▶ [Task to complete]:
Your answer must be an exact copy of the listing that follows, with all pictures omitted.

▶ [Supplied data]:
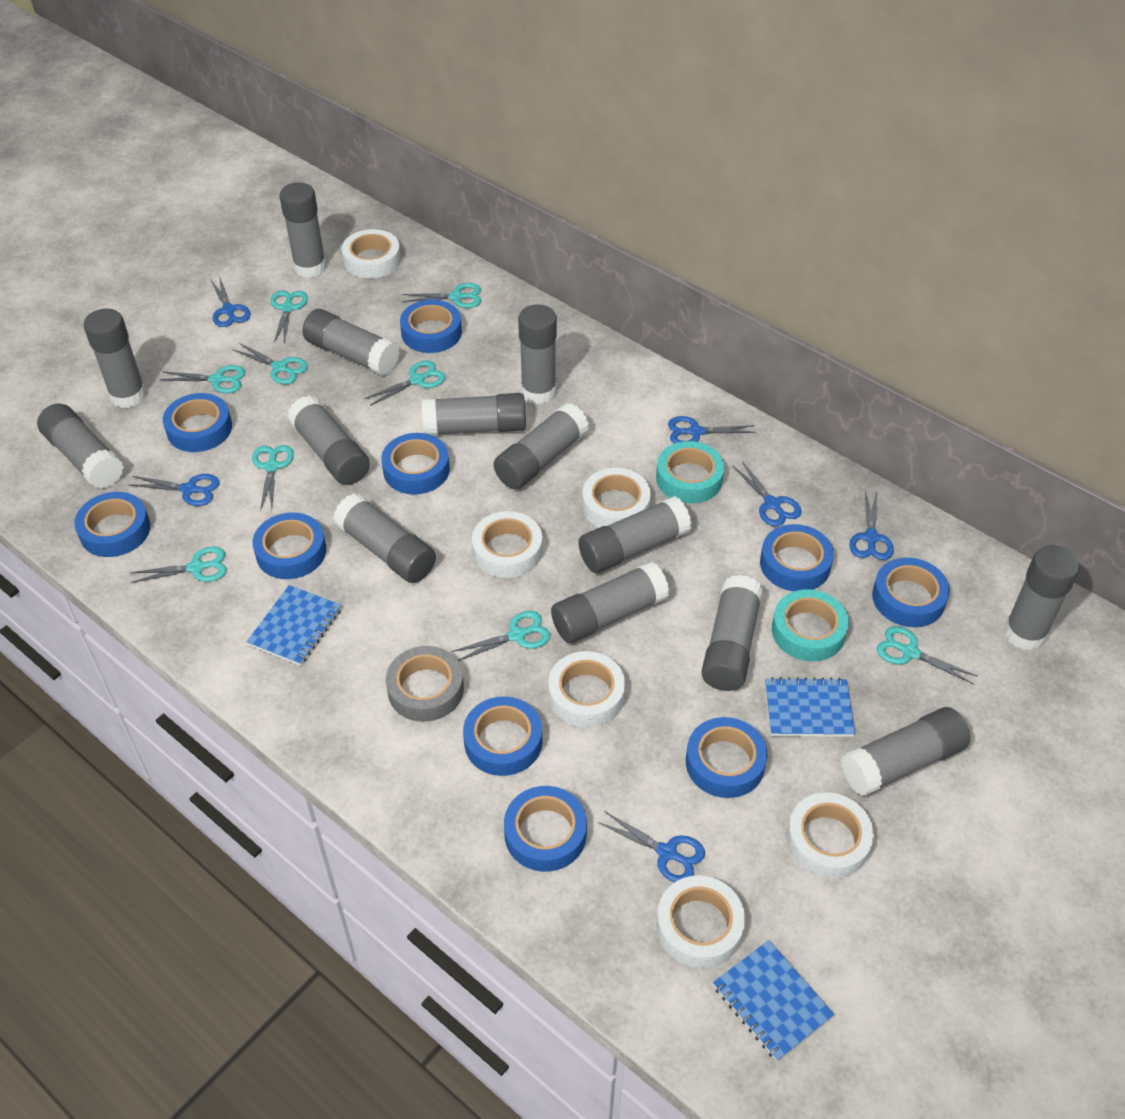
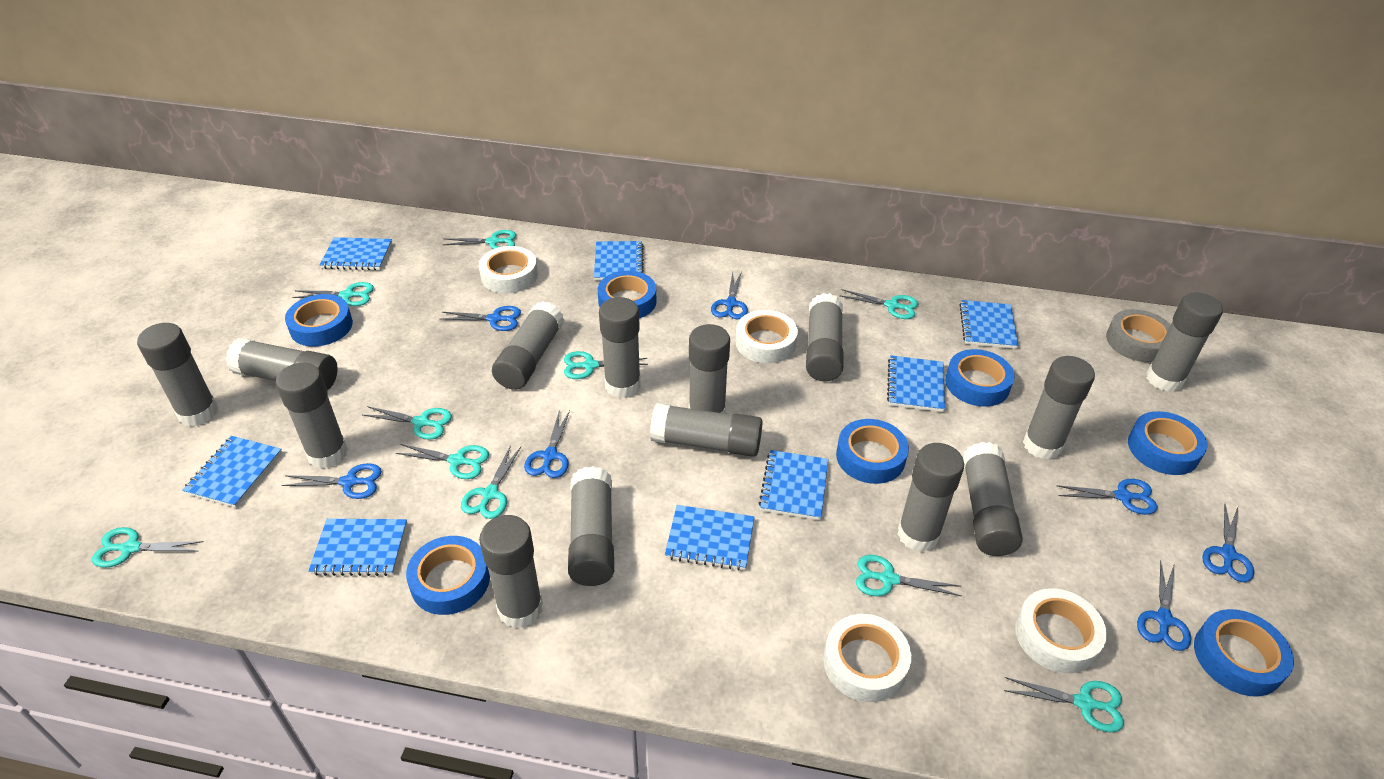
blue notebook: 3 -> 8
blue scissors: 6 -> 7
blue tape: 10 -> 7
turquoise scissors: 9 -> 10
turquoise tape: 2 -> 0
white tape: 6 -> 4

▶ [Solution]:
blue notebook: 3 -> 8
blue scissors: 6 -> 7
blue tape: 10 -> 7
turquoise scissors: 9 -> 10
turquoise tape: 2 -> 0
white tape: 6 -> 4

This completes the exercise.